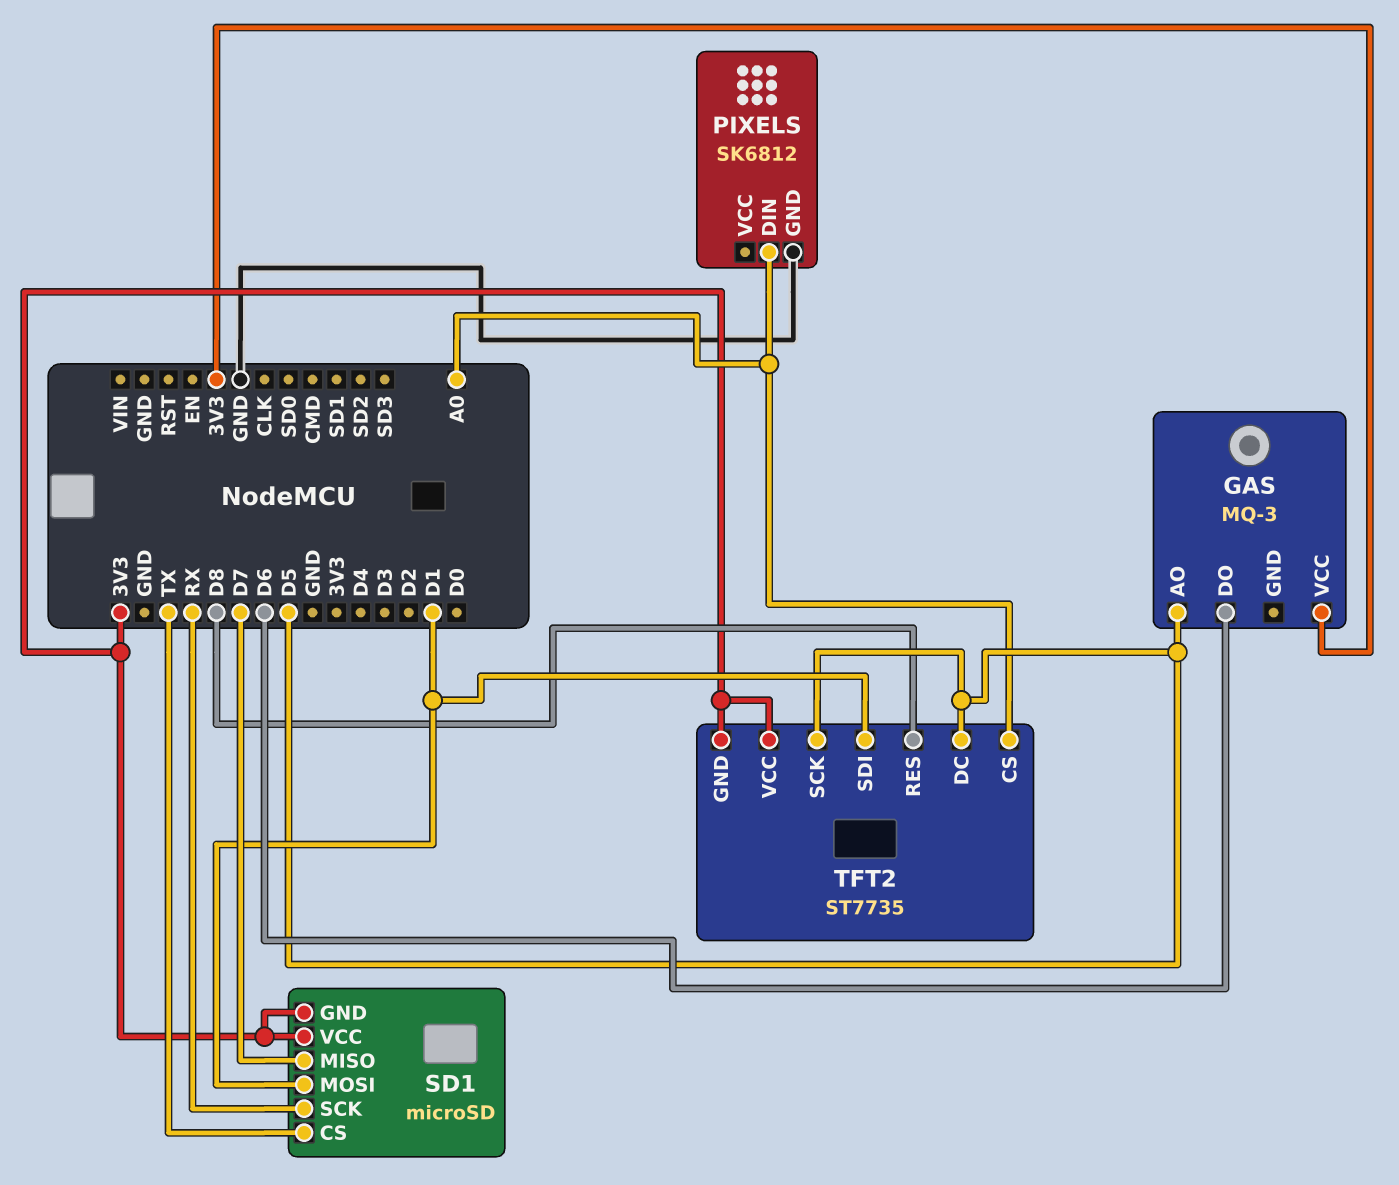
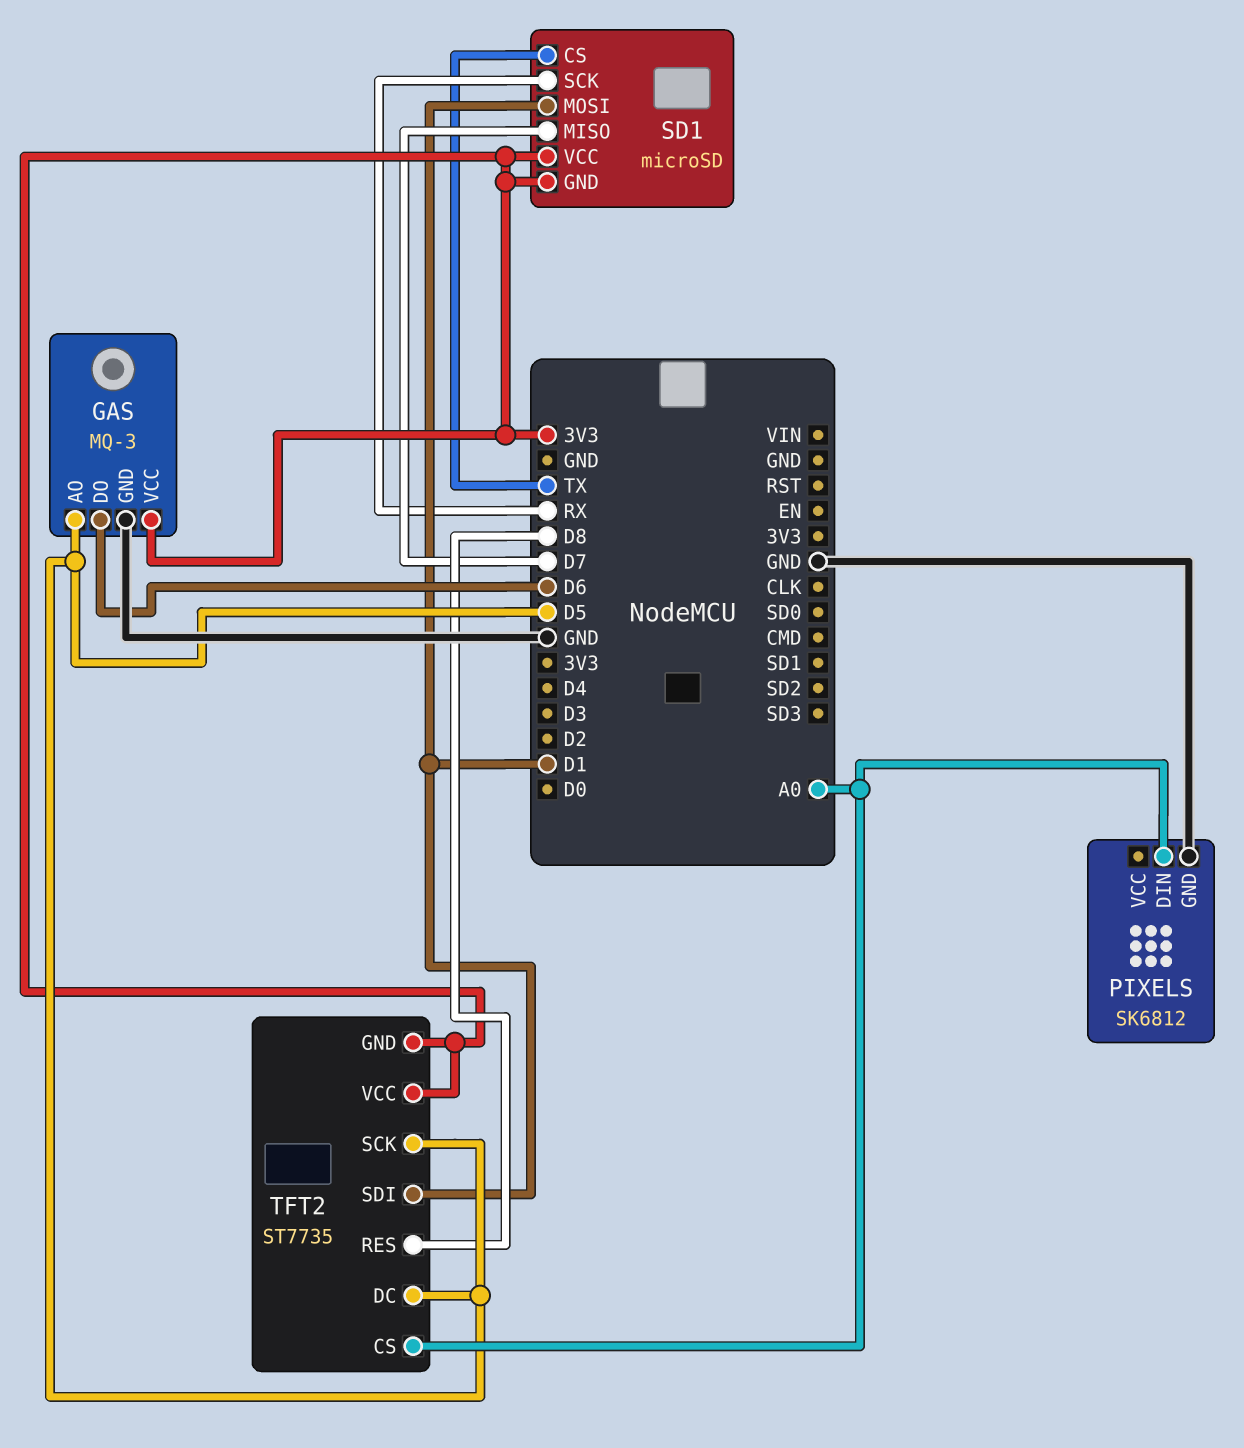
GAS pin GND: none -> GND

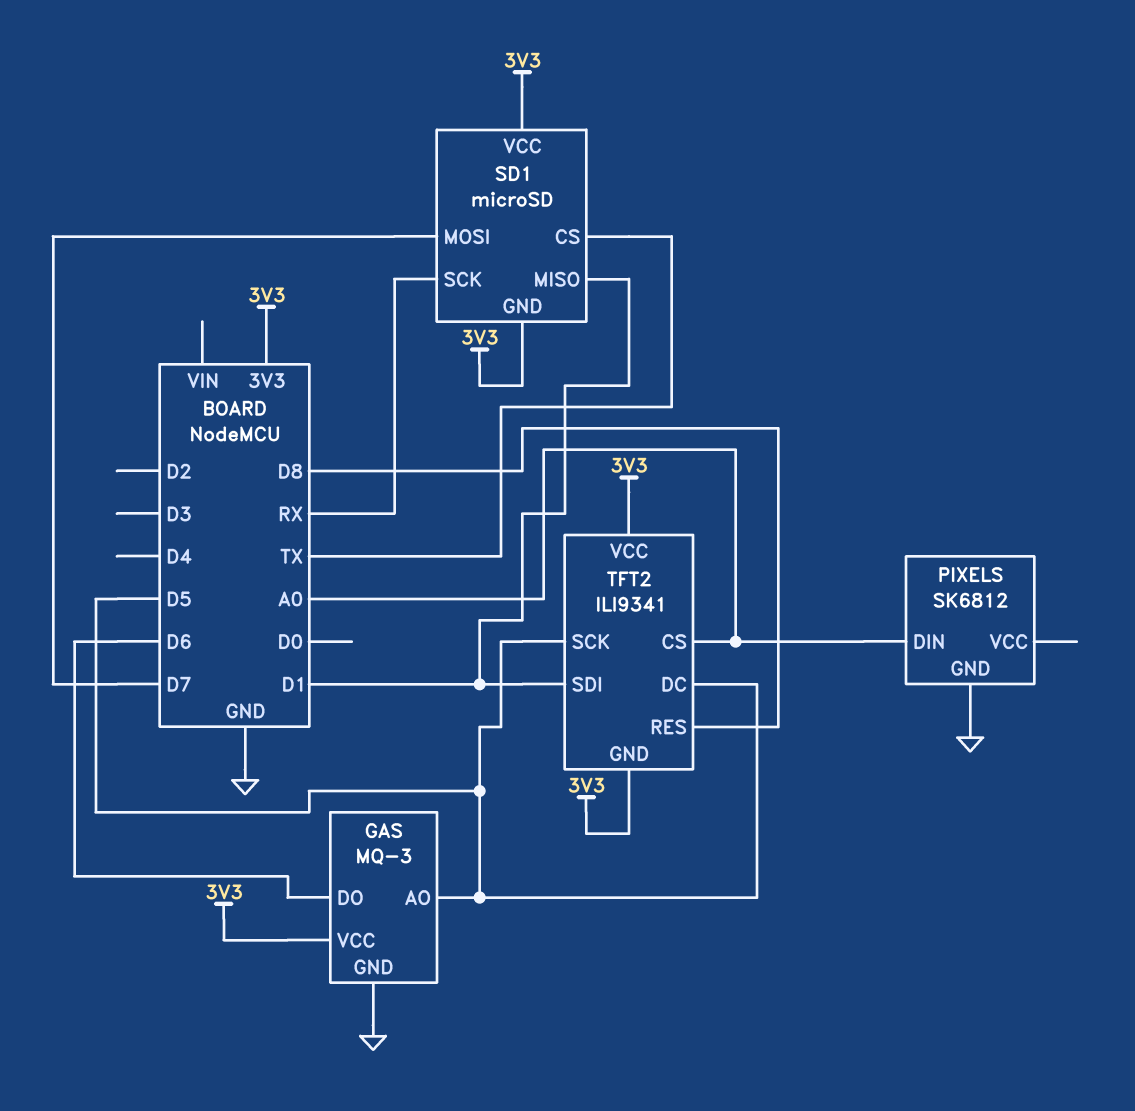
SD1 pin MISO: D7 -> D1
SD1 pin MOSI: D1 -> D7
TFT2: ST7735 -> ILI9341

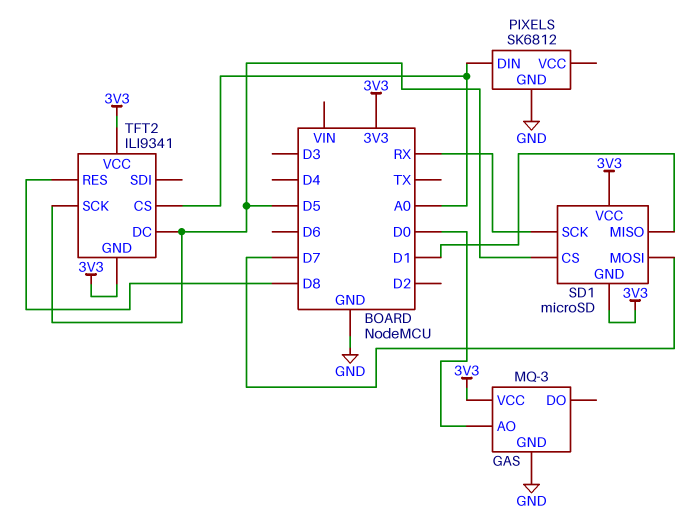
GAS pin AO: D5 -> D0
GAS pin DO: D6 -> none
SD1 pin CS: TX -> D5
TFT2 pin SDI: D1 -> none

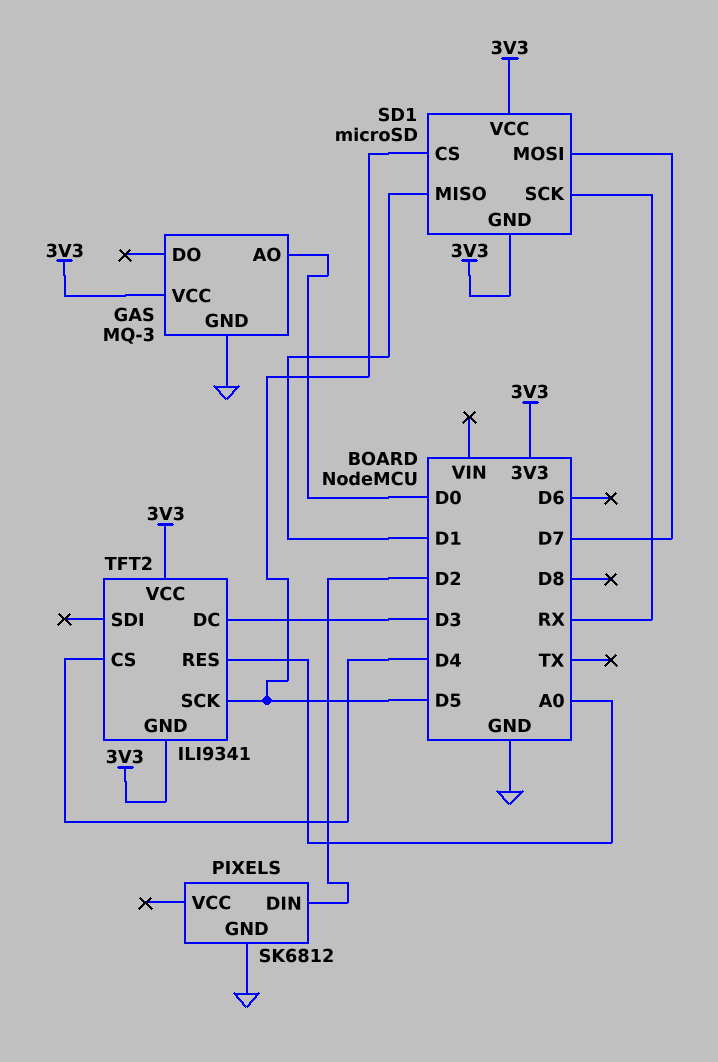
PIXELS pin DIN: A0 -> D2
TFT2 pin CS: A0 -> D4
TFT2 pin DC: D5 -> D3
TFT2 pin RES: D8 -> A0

..............................

Problem: Everything from the line containing "TFT2: ST7735 -> ILI9341" through the end of the data should be printed exactly, line for line, except the pictures.

Solved problem:
TFT2: ST7735 -> ILI9341

GAS pin AO: D5 -> D0
GAS pin DO: D6 -> none
SD1 pin CS: TX -> D5
TFT2 pin SDI: D1 -> none

PIXELS pin DIN: A0 -> D2
TFT2 pin CS: A0 -> D4
TFT2 pin DC: D5 -> D3
TFT2 pin RES: D8 -> A0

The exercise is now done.